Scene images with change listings
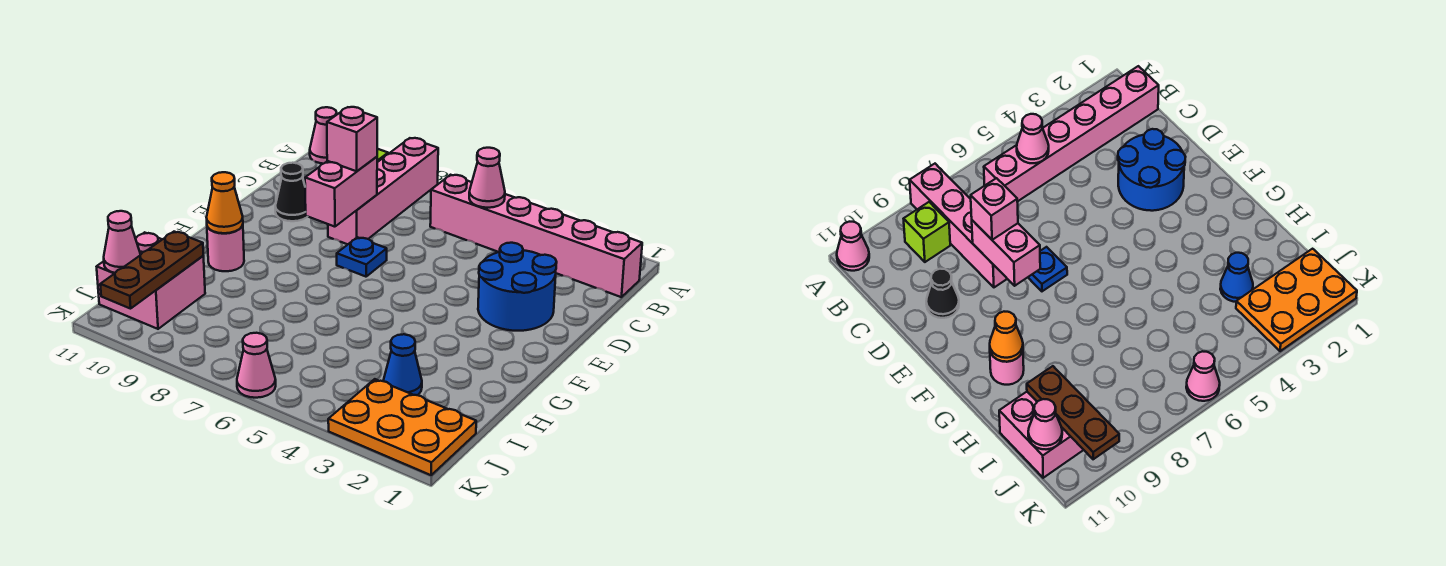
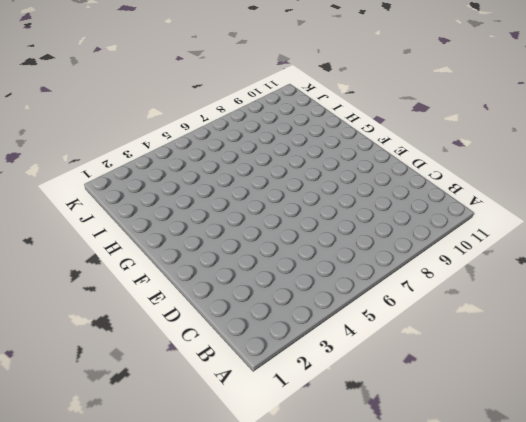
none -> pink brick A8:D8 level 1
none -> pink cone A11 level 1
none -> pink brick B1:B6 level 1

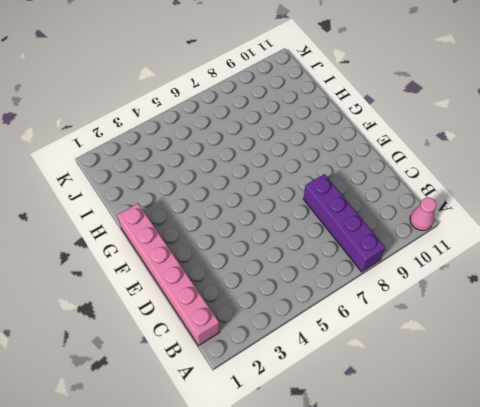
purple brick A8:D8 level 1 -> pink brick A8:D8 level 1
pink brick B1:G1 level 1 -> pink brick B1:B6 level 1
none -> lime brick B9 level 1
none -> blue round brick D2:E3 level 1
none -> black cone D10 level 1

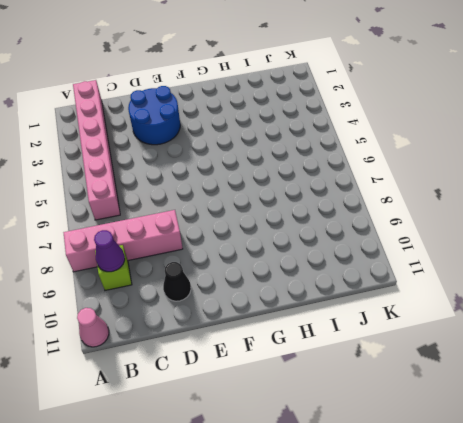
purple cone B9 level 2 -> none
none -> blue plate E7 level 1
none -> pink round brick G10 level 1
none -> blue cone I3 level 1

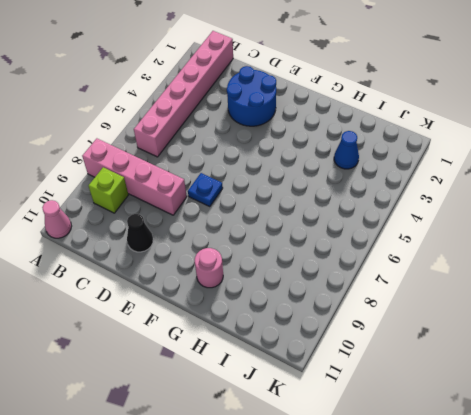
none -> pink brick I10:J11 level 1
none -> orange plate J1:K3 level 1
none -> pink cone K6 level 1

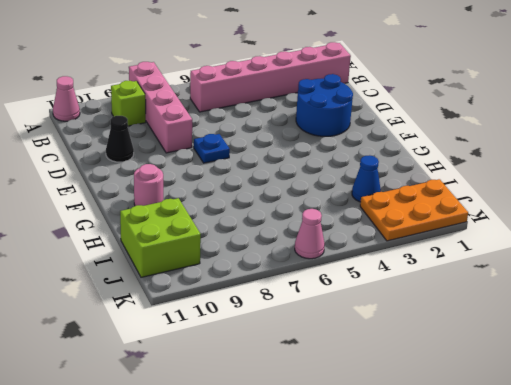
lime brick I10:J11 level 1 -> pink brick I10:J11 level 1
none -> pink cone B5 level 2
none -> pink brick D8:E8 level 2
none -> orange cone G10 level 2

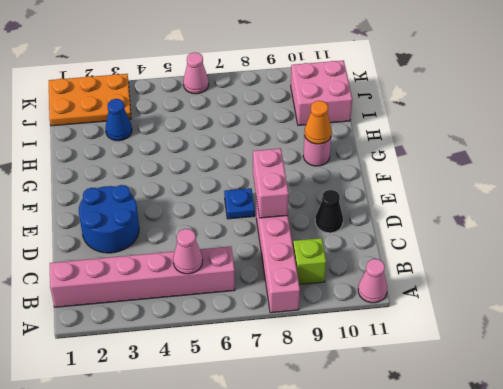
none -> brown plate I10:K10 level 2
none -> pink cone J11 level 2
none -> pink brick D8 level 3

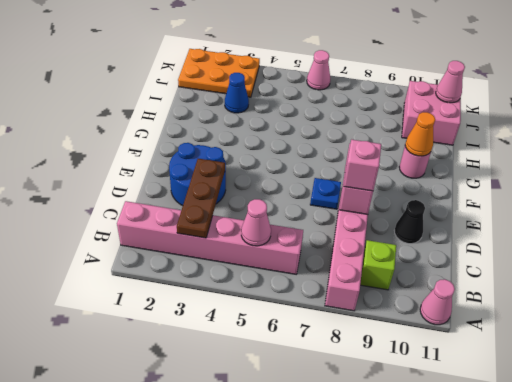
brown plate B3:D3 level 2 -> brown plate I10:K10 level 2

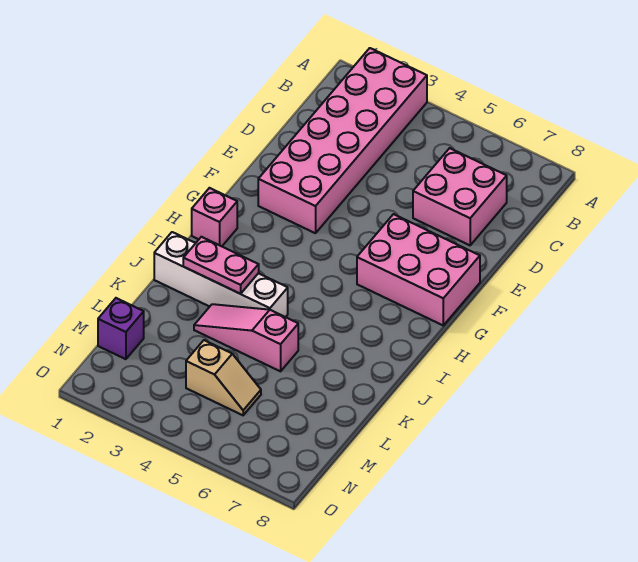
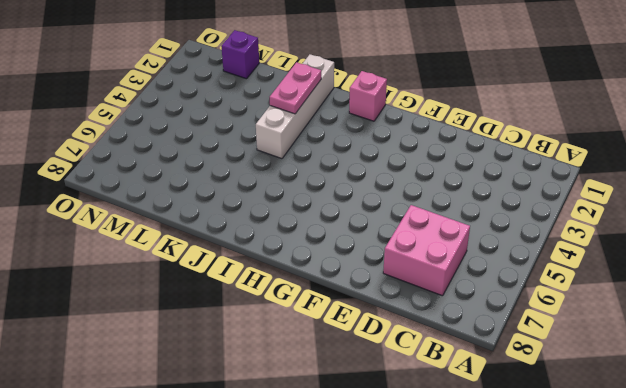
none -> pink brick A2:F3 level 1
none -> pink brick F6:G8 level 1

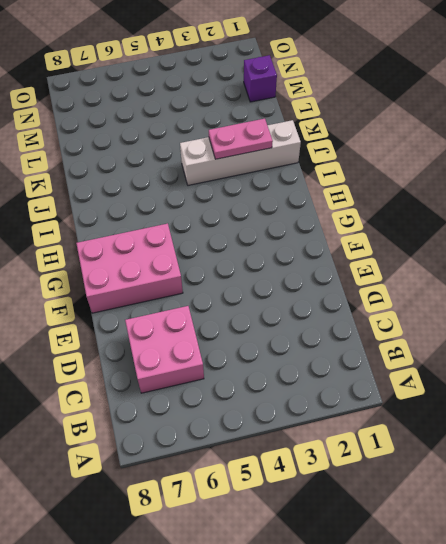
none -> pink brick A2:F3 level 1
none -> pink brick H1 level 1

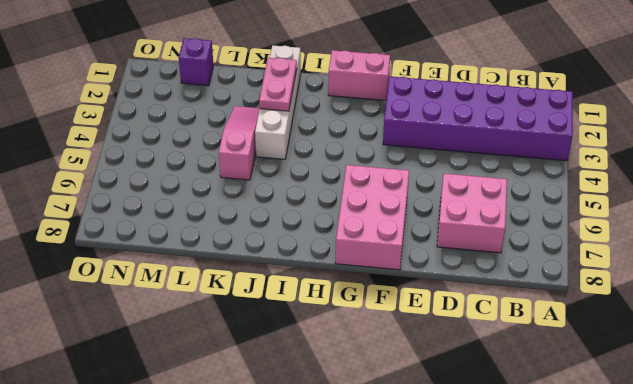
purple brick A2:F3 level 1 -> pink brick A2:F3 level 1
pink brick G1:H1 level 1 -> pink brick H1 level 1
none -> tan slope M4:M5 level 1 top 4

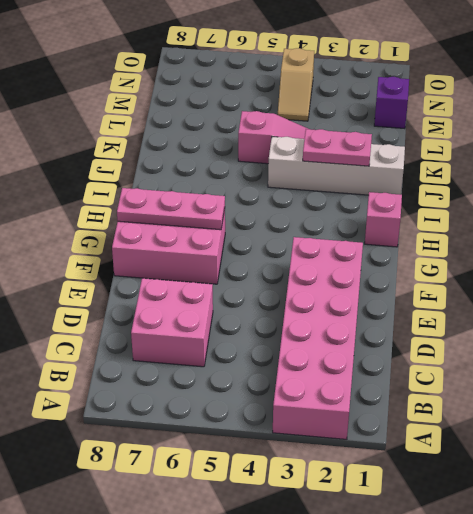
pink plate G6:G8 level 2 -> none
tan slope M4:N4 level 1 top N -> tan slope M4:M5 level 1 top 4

ABOUT THIS EXERCISE: Repeat exactly, please: transcribe each entry and leave out the pictures.

COMPLETED EXERCISE:
none -> pink brick A8:D8 level 1
none -> pink cone A11 level 1
none -> pink brick B1:B6 level 1

purple brick A8:D8 level 1 -> pink brick A8:D8 level 1
pink brick B1:G1 level 1 -> pink brick B1:B6 level 1
none -> lime brick B9 level 1
none -> blue round brick D2:E3 level 1
none -> black cone D10 level 1

purple cone B9 level 2 -> none
none -> blue plate E7 level 1
none -> pink round brick G10 level 1
none -> blue cone I3 level 1

none -> pink brick I10:J11 level 1
none -> orange plate J1:K3 level 1
none -> pink cone K6 level 1

lime brick I10:J11 level 1 -> pink brick I10:J11 level 1
none -> pink cone B5 level 2
none -> pink brick D8:E8 level 2
none -> orange cone G10 level 2

none -> brown plate I10:K10 level 2
none -> pink cone J11 level 2
none -> pink brick D8 level 3

brown plate B3:D3 level 2 -> brown plate I10:K10 level 2

none -> pink brick A2:F3 level 1
none -> pink brick F6:G8 level 1

none -> pink brick A2:F3 level 1
none -> pink brick H1 level 1

purple brick A2:F3 level 1 -> pink brick A2:F3 level 1
pink brick G1:H1 level 1 -> pink brick H1 level 1
none -> tan slope M4:M5 level 1 top 4

pink plate G6:G8 level 2 -> none
tan slope M4:N4 level 1 top N -> tan slope M4:M5 level 1 top 4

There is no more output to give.